GOAL OF THE EXERCISE
The job is to output exactly the lines that run from the start of the entries through the line containing "D7: LED (A VS, K IND) -> LED (A U8/QB, K IND)", pictures omitted.

+--

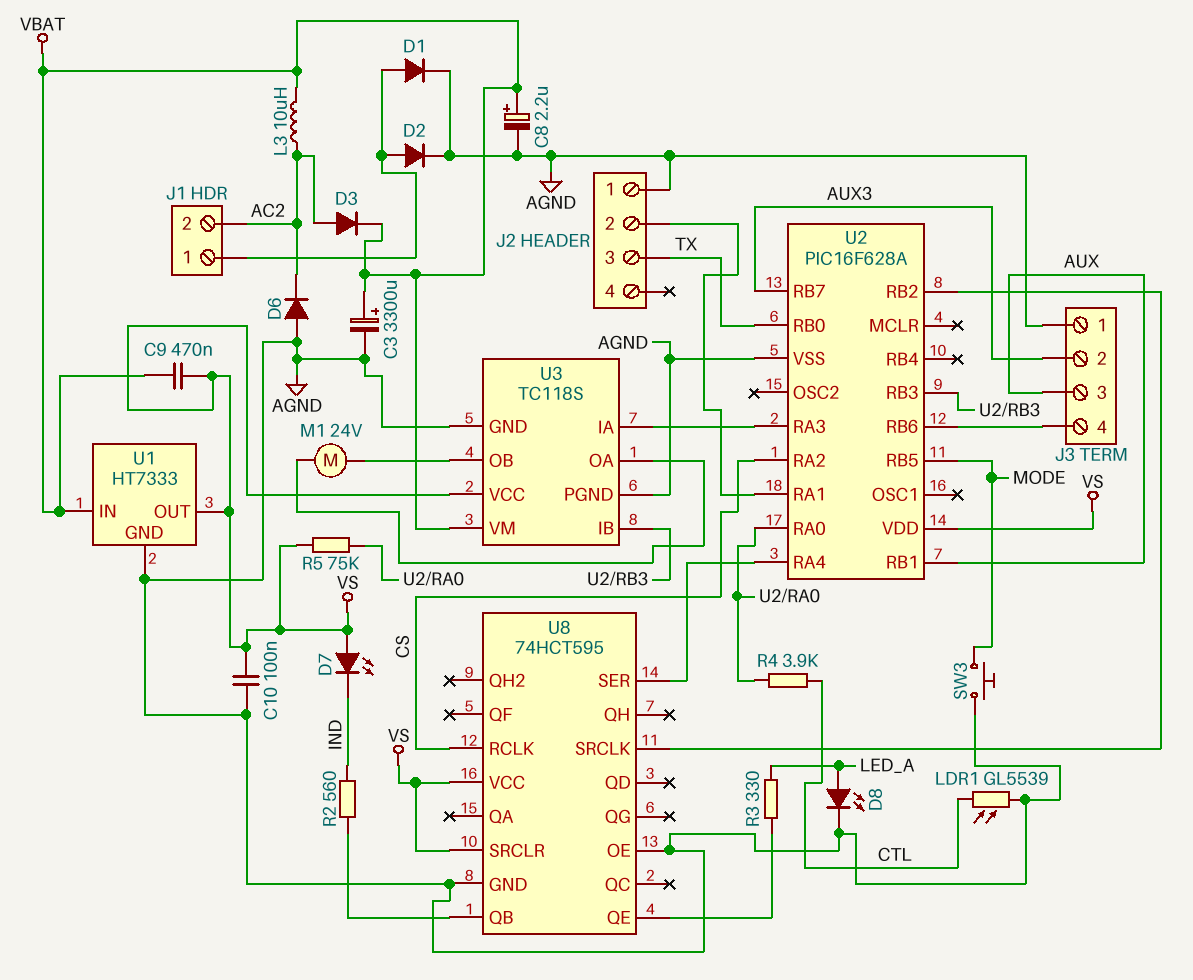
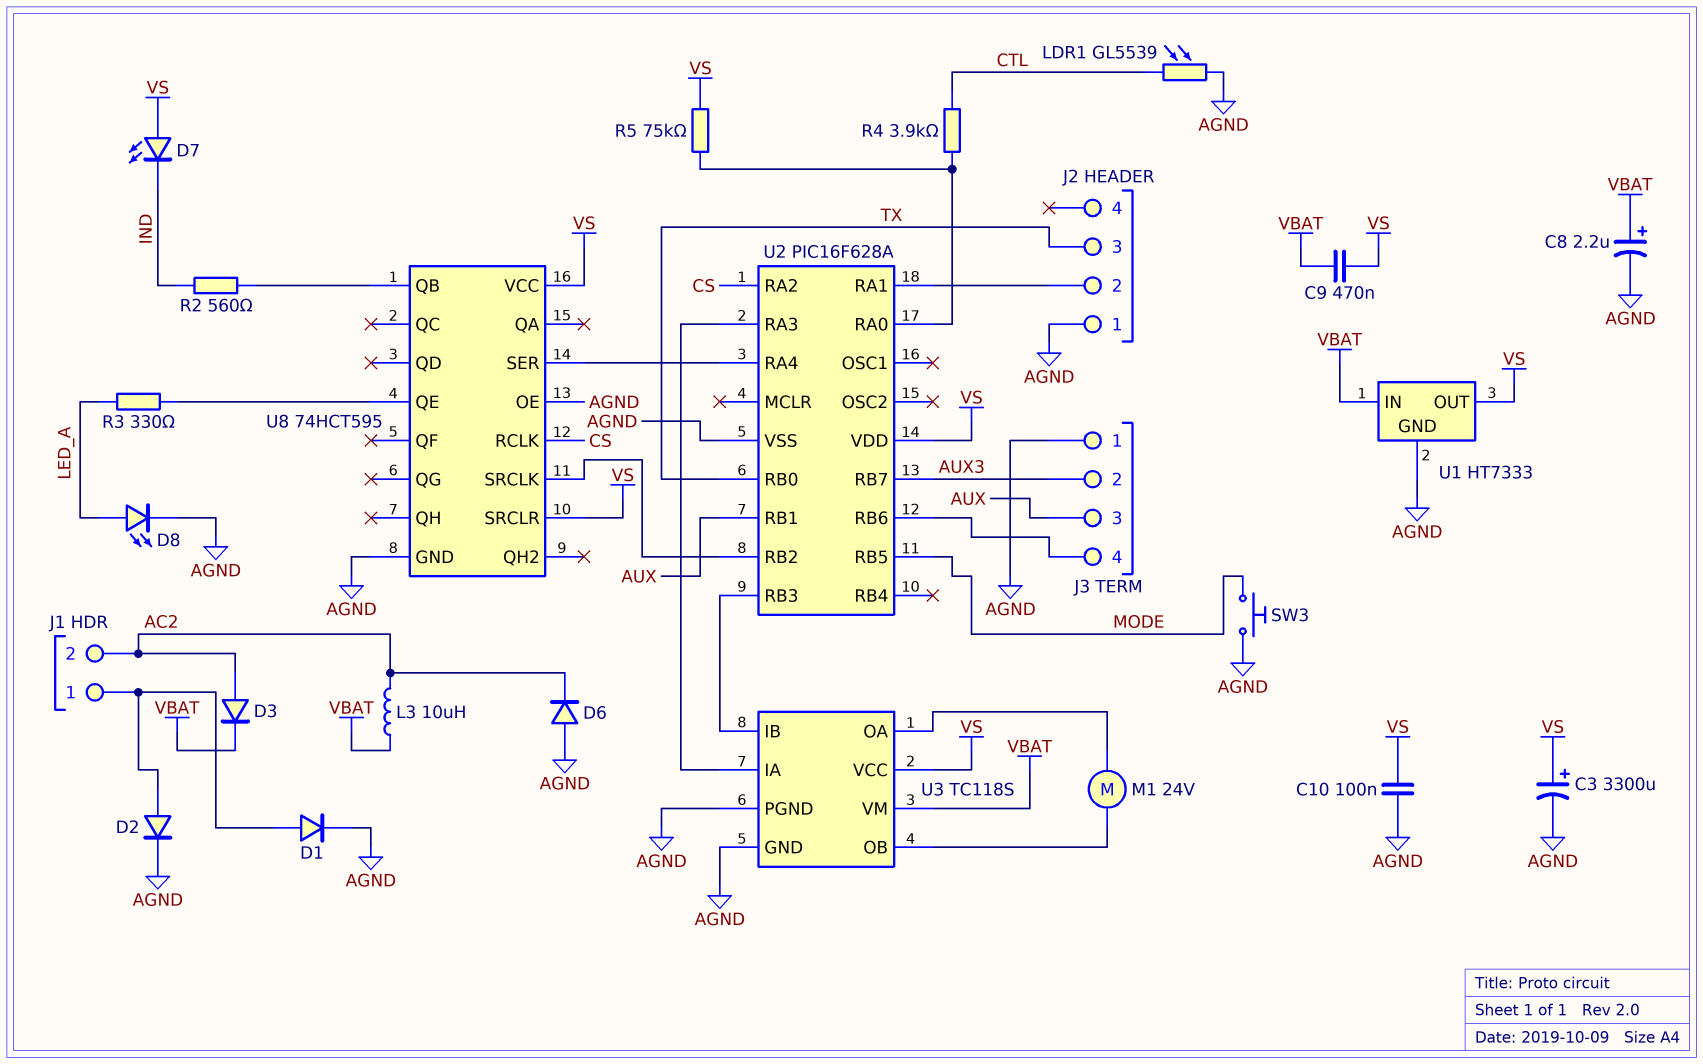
C3: 3300uF (plus VBAT, minus AGND) -> 3300uF (plus VS, minus AGND)

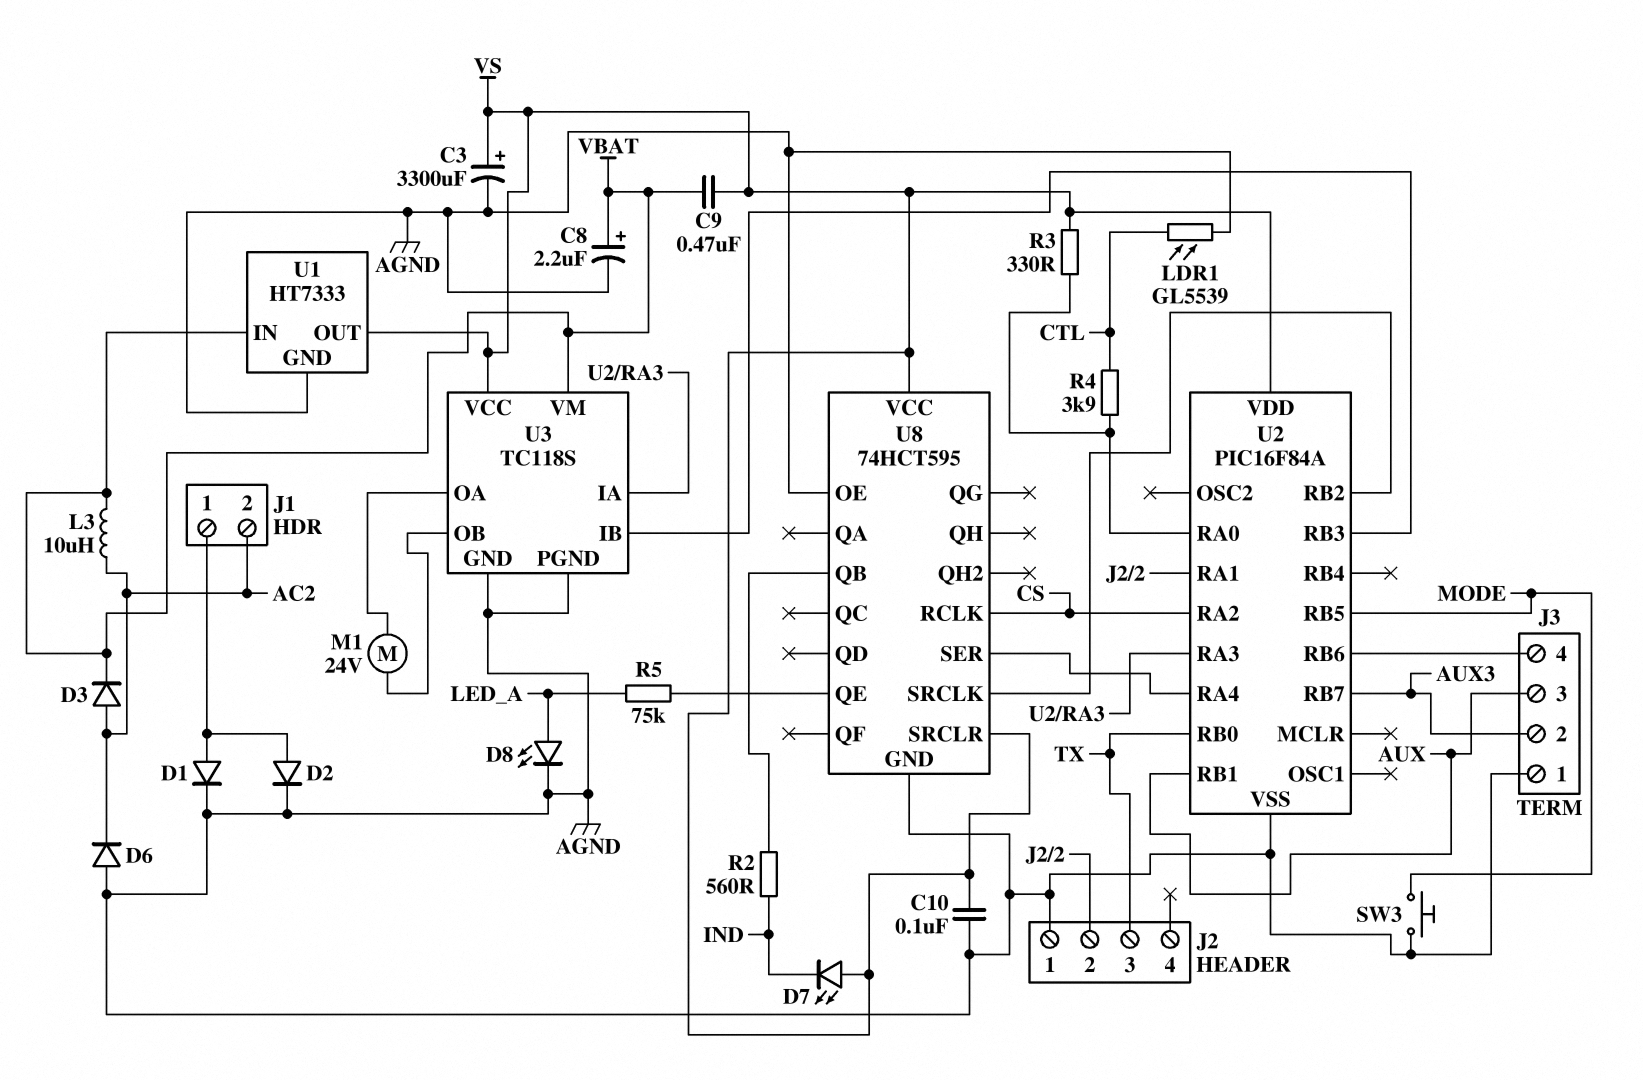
R3: 330 (LED_A, U8/QE) -> 330 (U2/RA0, VS)
R5: 75k (U2/RA0, VS) -> 75k (LED_A, U8/QE)
U2: PIC16F628A -> PIC16F84A

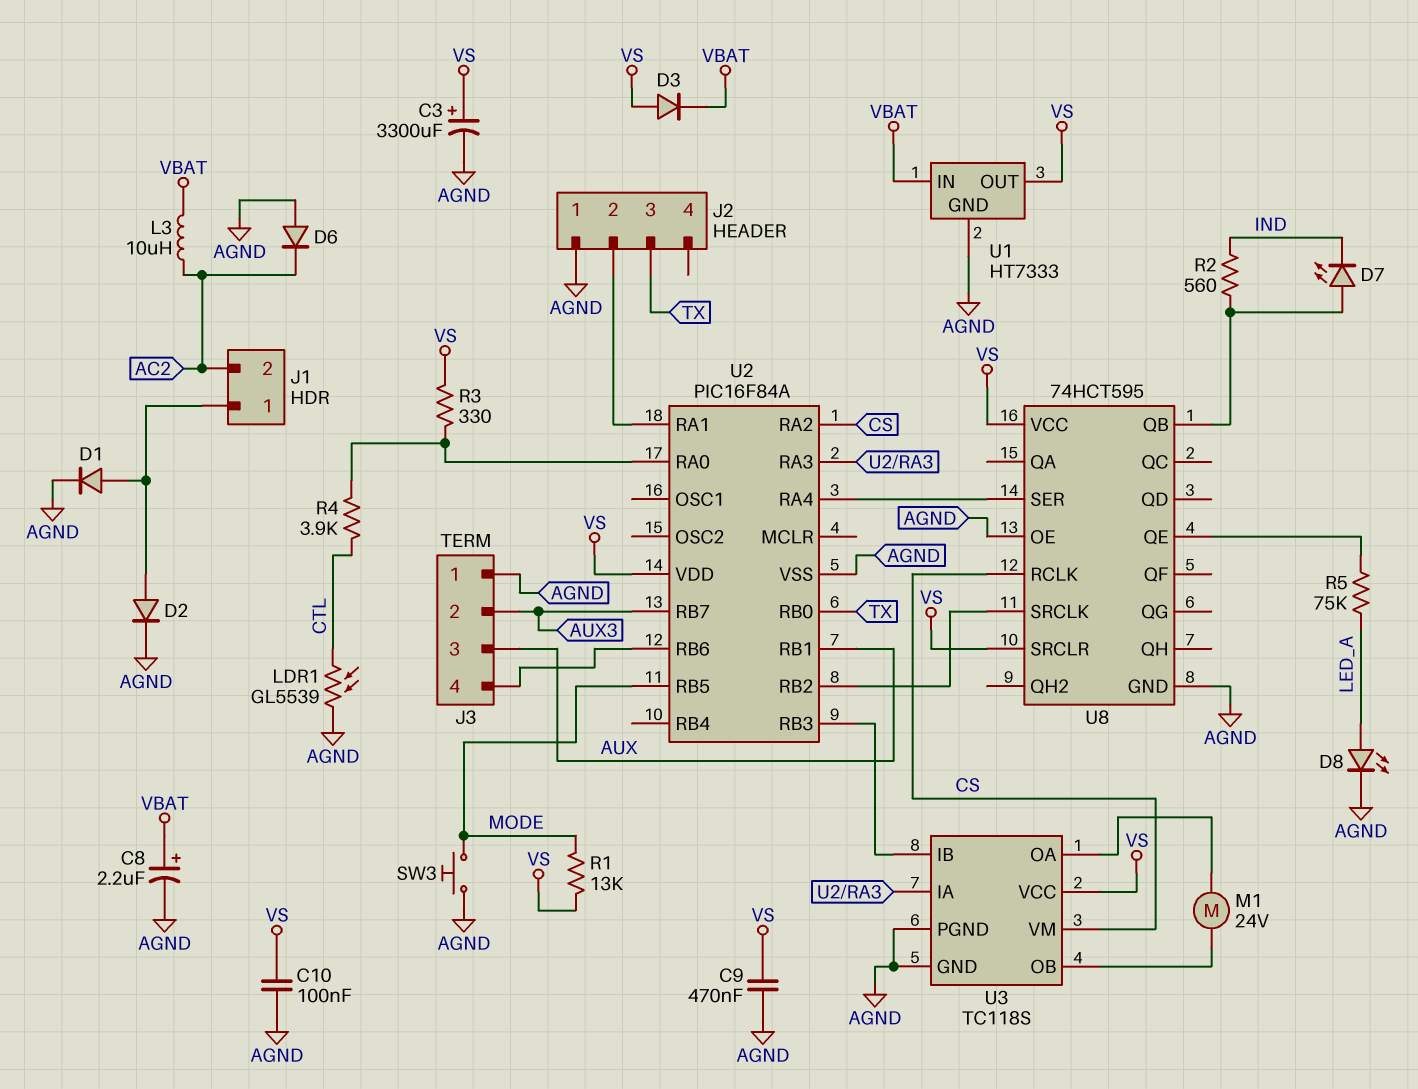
C9: 470nF (VBAT, VS) -> 470nF (AGND, VS)
D3: diode (A AC2, K VBAT) -> diode (A VS, K VBAT)
D7: LED (A VS, K IND) -> LED (A U8/QB, K IND)
R1: none -> 13k (MODE, VS)
U3 pin VM: VBAT -> CS

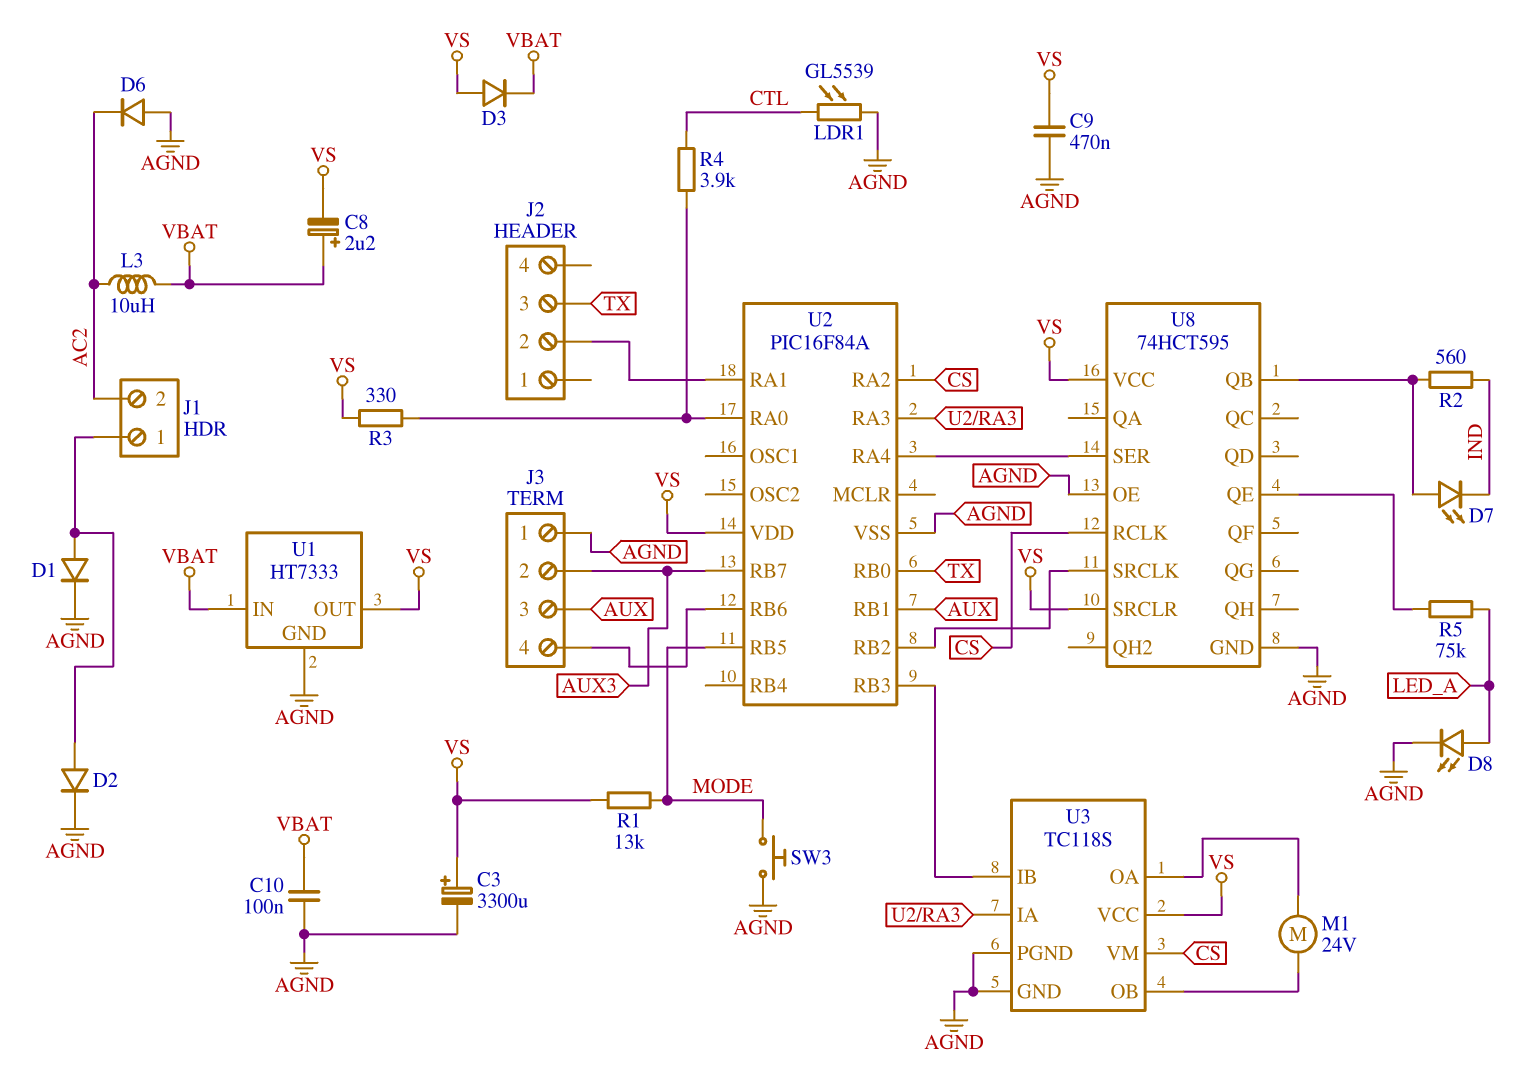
C8: 2.2uF (plus VBAT, minus AGND) -> 2.2uF (plus VBAT, minus VS)
C10: 100nF (AGND, VS) -> 100nF (AGND, VBAT)
J2 pin 1: AGND -> none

+--

COMPLETED TASK
C3: 3300uF (plus VBAT, minus AGND) -> 3300uF (plus VS, minus AGND)

R3: 330 (LED_A, U8/QE) -> 330 (U2/RA0, VS)
R5: 75k (U2/RA0, VS) -> 75k (LED_A, U8/QE)
U2: PIC16F628A -> PIC16F84A

C9: 470nF (VBAT, VS) -> 470nF (AGND, VS)
D3: diode (A AC2, K VBAT) -> diode (A VS, K VBAT)
D7: LED (A VS, K IND) -> LED (A U8/QB, K IND)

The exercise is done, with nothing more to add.